Look through the listing below, find every line with the string "LEAF", and copy it.

◆ **GIVEN RECORDS**:
========
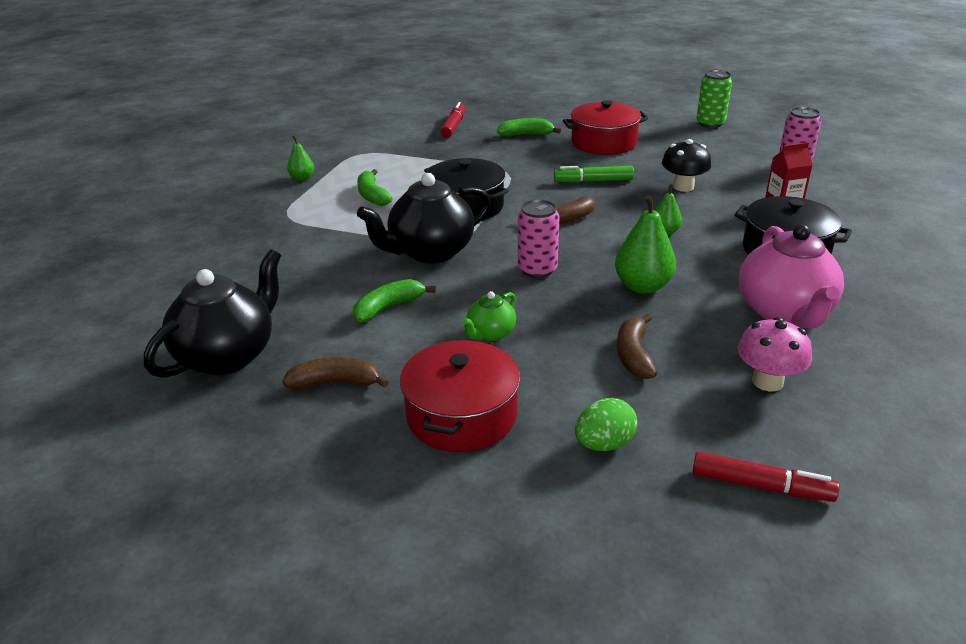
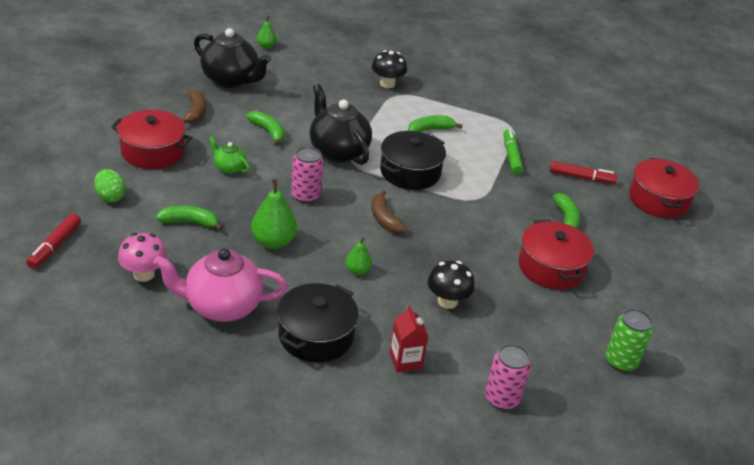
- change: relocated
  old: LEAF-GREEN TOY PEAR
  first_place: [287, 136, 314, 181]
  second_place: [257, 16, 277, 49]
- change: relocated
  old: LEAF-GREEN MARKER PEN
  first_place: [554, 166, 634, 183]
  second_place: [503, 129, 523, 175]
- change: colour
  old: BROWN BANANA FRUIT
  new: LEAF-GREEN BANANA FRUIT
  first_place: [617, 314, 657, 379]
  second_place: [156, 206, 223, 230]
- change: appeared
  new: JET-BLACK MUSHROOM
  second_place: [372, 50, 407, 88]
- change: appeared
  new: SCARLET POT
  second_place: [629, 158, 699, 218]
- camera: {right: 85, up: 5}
========
◆ **FINISHED TASK**:
  old: LEAF-GREEN TOY PEAR
  old: LEAF-GREEN MARKER PEN
  new: LEAF-GREEN BANANA FRUIT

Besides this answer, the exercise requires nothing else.